▼

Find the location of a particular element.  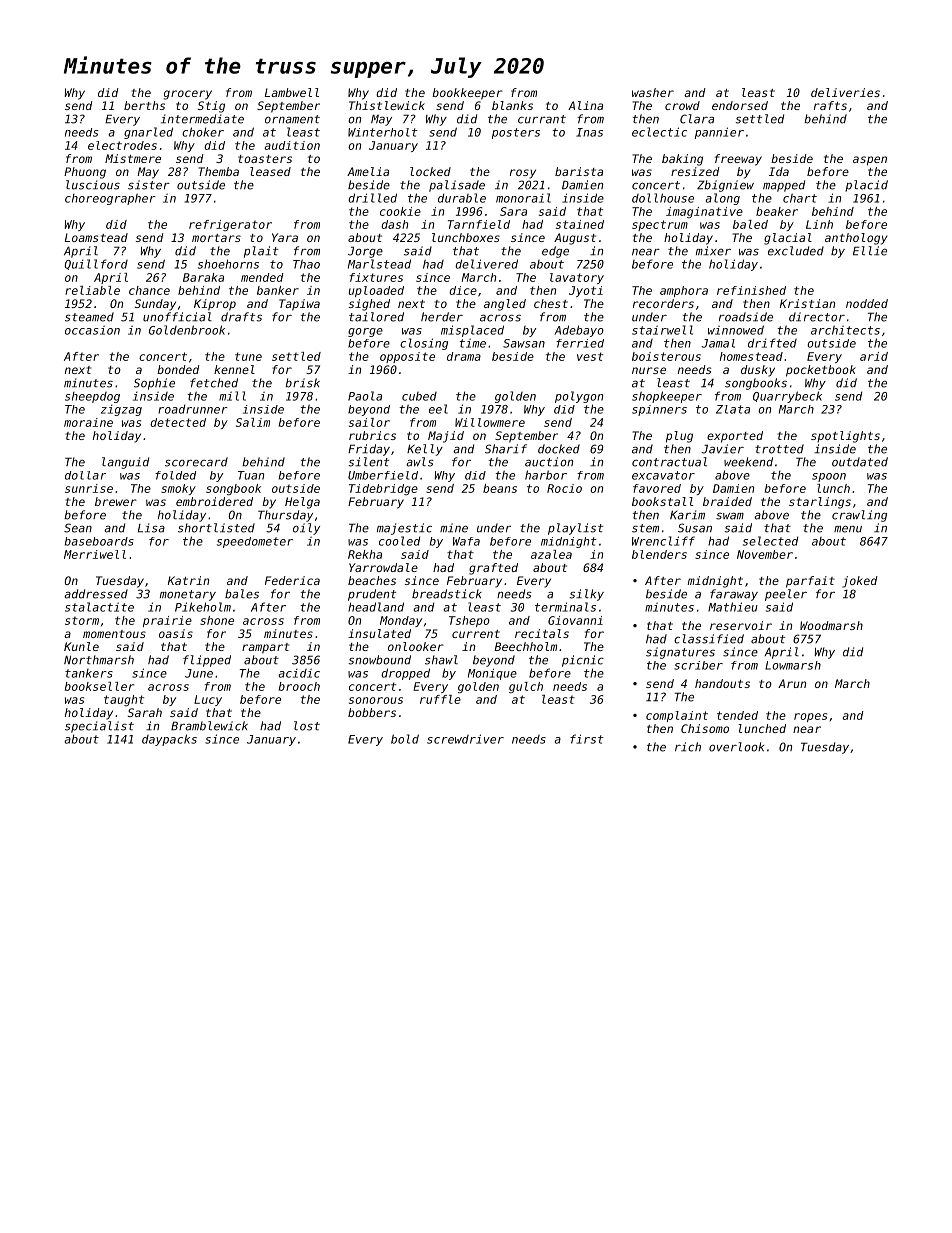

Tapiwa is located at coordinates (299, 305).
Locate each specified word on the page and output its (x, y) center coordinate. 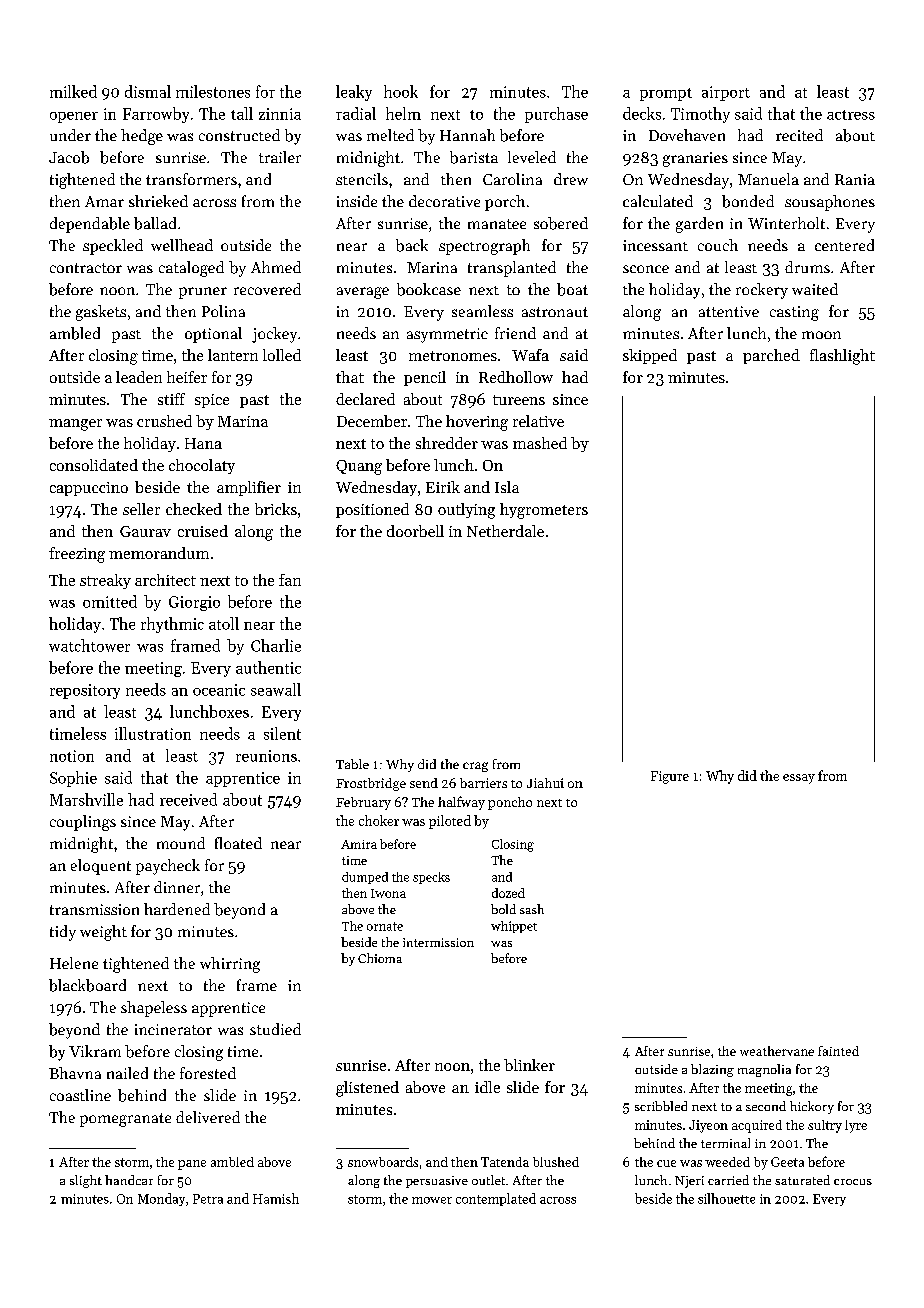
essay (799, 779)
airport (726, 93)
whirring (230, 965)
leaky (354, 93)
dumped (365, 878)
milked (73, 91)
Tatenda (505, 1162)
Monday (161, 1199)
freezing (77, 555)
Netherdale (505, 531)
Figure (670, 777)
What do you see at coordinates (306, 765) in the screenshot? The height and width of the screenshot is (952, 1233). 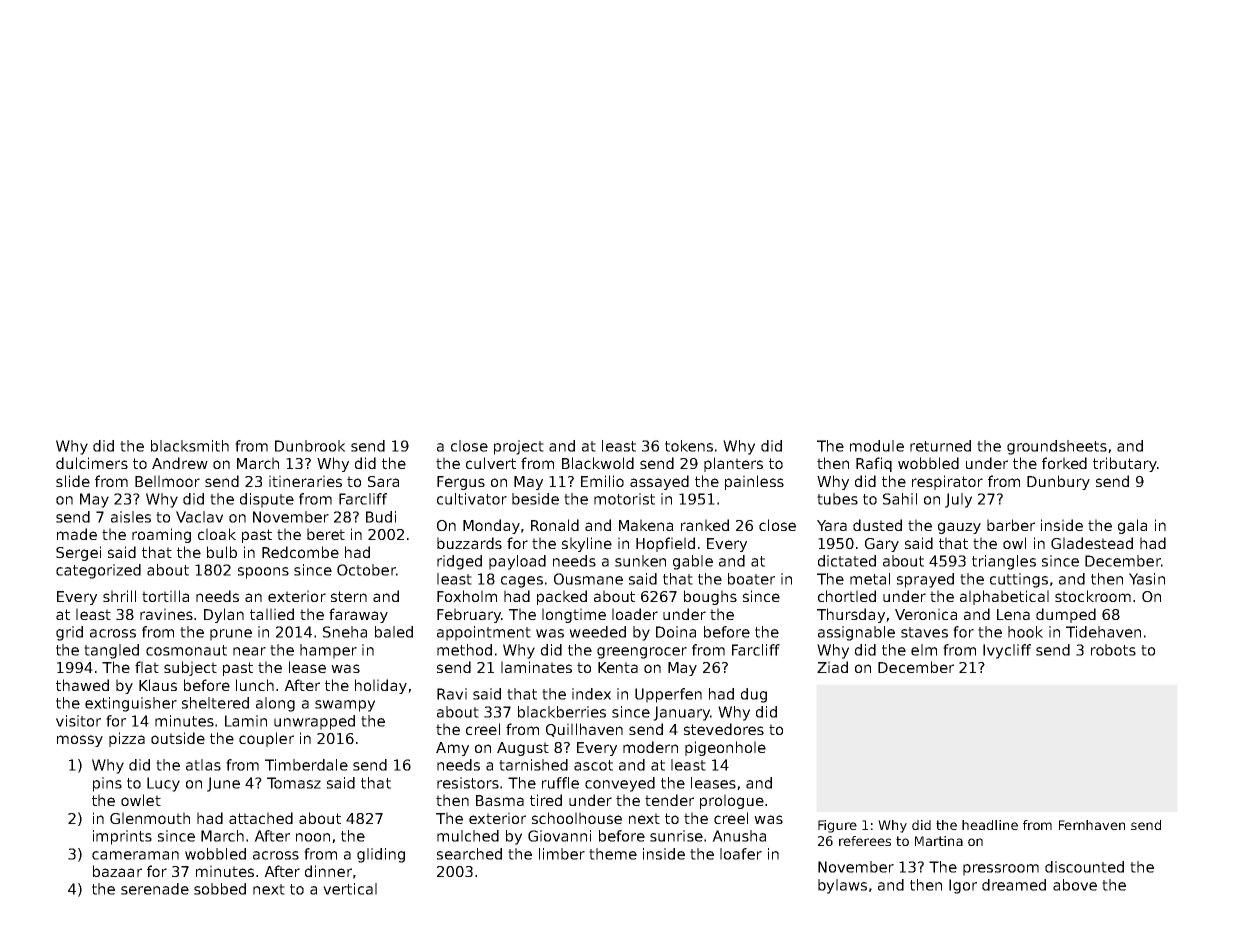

▲

Work to be completed: Copy every record above word for word, leaving out the pictures.

Solution:
Find the location of a particular element.  

Tapiwa is located at coordinates (299, 305).
Locate each specified word on the page and output its (x, y) center coordinate. 
essay (799, 779)
airport (726, 93)
whirring (230, 965)
leaky (354, 93)
dumped (365, 878)
milked (73, 91)
Tatenda (505, 1162)
Monday (161, 1199)
freezing (77, 555)
Netherdale (505, 531)
Figure (670, 777)
What do you see at coordinates (306, 765) in the screenshot? The height and width of the screenshot is (952, 1233). 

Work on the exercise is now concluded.